── Supplied material ──

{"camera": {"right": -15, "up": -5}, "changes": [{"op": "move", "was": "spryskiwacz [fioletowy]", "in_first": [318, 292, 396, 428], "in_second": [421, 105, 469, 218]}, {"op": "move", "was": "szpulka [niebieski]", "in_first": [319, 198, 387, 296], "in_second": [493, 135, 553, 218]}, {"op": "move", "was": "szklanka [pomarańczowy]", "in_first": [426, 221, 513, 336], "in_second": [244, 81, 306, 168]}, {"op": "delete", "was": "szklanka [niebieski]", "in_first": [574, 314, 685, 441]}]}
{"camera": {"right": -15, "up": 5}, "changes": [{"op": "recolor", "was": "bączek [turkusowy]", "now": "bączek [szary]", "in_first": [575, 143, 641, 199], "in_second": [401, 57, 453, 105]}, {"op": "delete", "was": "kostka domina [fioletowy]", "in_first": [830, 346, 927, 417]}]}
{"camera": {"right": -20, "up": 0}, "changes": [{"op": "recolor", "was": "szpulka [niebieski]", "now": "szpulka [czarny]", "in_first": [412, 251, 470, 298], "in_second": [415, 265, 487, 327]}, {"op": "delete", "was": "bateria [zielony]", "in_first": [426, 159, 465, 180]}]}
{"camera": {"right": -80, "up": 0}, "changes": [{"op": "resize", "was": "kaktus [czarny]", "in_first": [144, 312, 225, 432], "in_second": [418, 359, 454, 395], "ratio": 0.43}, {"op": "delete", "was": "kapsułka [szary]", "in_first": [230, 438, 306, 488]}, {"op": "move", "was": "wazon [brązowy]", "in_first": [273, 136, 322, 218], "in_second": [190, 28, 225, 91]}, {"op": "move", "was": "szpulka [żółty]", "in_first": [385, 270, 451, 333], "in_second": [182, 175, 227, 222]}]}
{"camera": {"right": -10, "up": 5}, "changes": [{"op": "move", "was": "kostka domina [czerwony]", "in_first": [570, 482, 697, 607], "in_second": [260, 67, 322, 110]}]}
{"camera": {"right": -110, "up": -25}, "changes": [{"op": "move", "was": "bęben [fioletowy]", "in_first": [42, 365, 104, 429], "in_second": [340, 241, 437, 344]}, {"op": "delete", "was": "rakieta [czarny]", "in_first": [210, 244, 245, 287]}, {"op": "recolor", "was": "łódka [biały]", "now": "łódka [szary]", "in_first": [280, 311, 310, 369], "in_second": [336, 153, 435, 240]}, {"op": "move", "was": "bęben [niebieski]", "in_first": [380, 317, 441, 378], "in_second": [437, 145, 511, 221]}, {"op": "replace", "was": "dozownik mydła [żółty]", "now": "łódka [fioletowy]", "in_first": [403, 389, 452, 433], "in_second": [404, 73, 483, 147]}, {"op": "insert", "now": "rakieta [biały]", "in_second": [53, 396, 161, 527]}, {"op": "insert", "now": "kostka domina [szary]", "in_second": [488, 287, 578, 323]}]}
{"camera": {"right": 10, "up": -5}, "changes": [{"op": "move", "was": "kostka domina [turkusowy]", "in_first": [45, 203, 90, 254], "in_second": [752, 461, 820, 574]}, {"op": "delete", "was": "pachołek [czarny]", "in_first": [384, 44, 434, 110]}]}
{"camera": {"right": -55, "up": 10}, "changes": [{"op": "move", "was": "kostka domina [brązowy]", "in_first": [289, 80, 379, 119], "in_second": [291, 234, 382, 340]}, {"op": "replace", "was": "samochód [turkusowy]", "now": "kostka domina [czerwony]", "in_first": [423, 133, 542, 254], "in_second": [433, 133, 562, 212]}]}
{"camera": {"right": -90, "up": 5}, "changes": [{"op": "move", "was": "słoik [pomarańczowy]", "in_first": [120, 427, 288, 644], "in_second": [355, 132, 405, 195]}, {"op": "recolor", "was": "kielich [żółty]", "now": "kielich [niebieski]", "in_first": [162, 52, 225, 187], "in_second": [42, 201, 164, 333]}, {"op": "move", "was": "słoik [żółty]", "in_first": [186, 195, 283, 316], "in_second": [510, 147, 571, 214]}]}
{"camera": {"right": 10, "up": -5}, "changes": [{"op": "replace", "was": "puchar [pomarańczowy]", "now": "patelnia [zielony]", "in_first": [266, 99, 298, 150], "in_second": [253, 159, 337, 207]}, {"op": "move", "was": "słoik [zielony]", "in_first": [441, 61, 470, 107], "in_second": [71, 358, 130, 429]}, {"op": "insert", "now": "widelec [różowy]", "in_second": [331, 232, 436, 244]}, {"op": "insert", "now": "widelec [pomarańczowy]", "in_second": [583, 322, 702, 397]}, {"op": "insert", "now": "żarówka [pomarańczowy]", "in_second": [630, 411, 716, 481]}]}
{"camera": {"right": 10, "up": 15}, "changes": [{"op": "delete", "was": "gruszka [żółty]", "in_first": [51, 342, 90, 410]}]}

───

▶ What you should do
Repeat the records above in full, character for character.

▶ Written solution
{"camera": {"right": -15, "up": -5}, "changes": [{"op": "move", "was": "spryskiwacz [fioletowy]", "in_first": [318, 292, 396, 428], "in_second": [421, 105, 469, 218]}, {"op": "move", "was": "szpulka [niebieski]", "in_first": [319, 198, 387, 296], "in_second": [493, 135, 553, 218]}, {"op": "move", "was": "szklanka [pomarańczowy]", "in_first": [426, 221, 513, 336], "in_second": [244, 81, 306, 168]}, {"op": "delete", "was": "szklanka [niebieski]", "in_first": [574, 314, 685, 441]}]}
{"camera": {"right": -15, "up": 5}, "changes": [{"op": "recolor", "was": "bączek [turkusowy]", "now": "bączek [szary]", "in_first": [575, 143, 641, 199], "in_second": [401, 57, 453, 105]}, {"op": "delete", "was": "kostka domina [fioletowy]", "in_first": [830, 346, 927, 417]}]}
{"camera": {"right": -20, "up": 0}, "changes": [{"op": "recolor", "was": "szpulka [niebieski]", "now": "szpulka [czarny]", "in_first": [412, 251, 470, 298], "in_second": [415, 265, 487, 327]}, {"op": "delete", "was": "bateria [zielony]", "in_first": [426, 159, 465, 180]}]}
{"camera": {"right": -80, "up": 0}, "changes": [{"op": "resize", "was": "kaktus [czarny]", "in_first": [144, 312, 225, 432], "in_second": [418, 359, 454, 395], "ratio": 0.43}, {"op": "delete", "was": "kapsułka [szary]", "in_first": [230, 438, 306, 488]}, {"op": "move", "was": "wazon [brązowy]", "in_first": [273, 136, 322, 218], "in_second": [190, 28, 225, 91]}, {"op": "move", "was": "szpulka [żółty]", "in_first": [385, 270, 451, 333], "in_second": [182, 175, 227, 222]}]}
{"camera": {"right": -10, "up": 5}, "changes": [{"op": "move", "was": "kostka domina [czerwony]", "in_first": [570, 482, 697, 607], "in_second": [260, 67, 322, 110]}]}
{"camera": {"right": -110, "up": -25}, "changes": [{"op": "move", "was": "bęben [fioletowy]", "in_first": [42, 365, 104, 429], "in_second": [340, 241, 437, 344]}, {"op": "delete", "was": "rakieta [czarny]", "in_first": [210, 244, 245, 287]}, {"op": "recolor", "was": "łódka [biały]", "now": "łódka [szary]", "in_first": [280, 311, 310, 369], "in_second": [336, 153, 435, 240]}, {"op": "move", "was": "bęben [niebieski]", "in_first": [380, 317, 441, 378], "in_second": [437, 145, 511, 221]}, {"op": "replace", "was": "dozownik mydła [żółty]", "now": "łódka [fioletowy]", "in_first": [403, 389, 452, 433], "in_second": [404, 73, 483, 147]}, {"op": "insert", "now": "rakieta [biały]", "in_second": [53, 396, 161, 527]}, {"op": "insert", "now": "kostka domina [szary]", "in_second": [488, 287, 578, 323]}]}
{"camera": {"right": 10, "up": -5}, "changes": [{"op": "move", "was": "kostka domina [turkusowy]", "in_first": [45, 203, 90, 254], "in_second": [752, 461, 820, 574]}, {"op": "delete", "was": "pachołek [czarny]", "in_first": [384, 44, 434, 110]}]}
{"camera": {"right": -55, "up": 10}, "changes": [{"op": "move", "was": "kostka domina [brązowy]", "in_first": [289, 80, 379, 119], "in_second": [291, 234, 382, 340]}, {"op": "replace", "was": "samochód [turkusowy]", "now": "kostka domina [czerwony]", "in_first": [423, 133, 542, 254], "in_second": [433, 133, 562, 212]}]}
{"camera": {"right": -90, "up": 5}, "changes": [{"op": "move", "was": "słoik [pomarańczowy]", "in_first": [120, 427, 288, 644], "in_second": [355, 132, 405, 195]}, {"op": "recolor", "was": "kielich [żółty]", "now": "kielich [niebieski]", "in_first": [162, 52, 225, 187], "in_second": [42, 201, 164, 333]}, {"op": "move", "was": "słoik [żółty]", "in_first": [186, 195, 283, 316], "in_second": [510, 147, 571, 214]}]}
{"camera": {"right": 10, "up": -5}, "changes": [{"op": "replace", "was": "puchar [pomarańczowy]", "now": "patelnia [zielony]", "in_first": [266, 99, 298, 150], "in_second": [253, 159, 337, 207]}, {"op": "move", "was": "słoik [zielony]", "in_first": [441, 61, 470, 107], "in_second": [71, 358, 130, 429]}, {"op": "insert", "now": "widelec [różowy]", "in_second": [331, 232, 436, 244]}, {"op": "insert", "now": "widelec [pomarańczowy]", "in_second": [583, 322, 702, 397]}, {"op": "insert", "now": "żarówka [pomarańczowy]", "in_second": [630, 411, 716, 481]}]}
{"camera": {"right": 10, "up": 15}, "changes": [{"op": "delete", "was": "gruszka [żółty]", "in_first": [51, 342, 90, 410]}]}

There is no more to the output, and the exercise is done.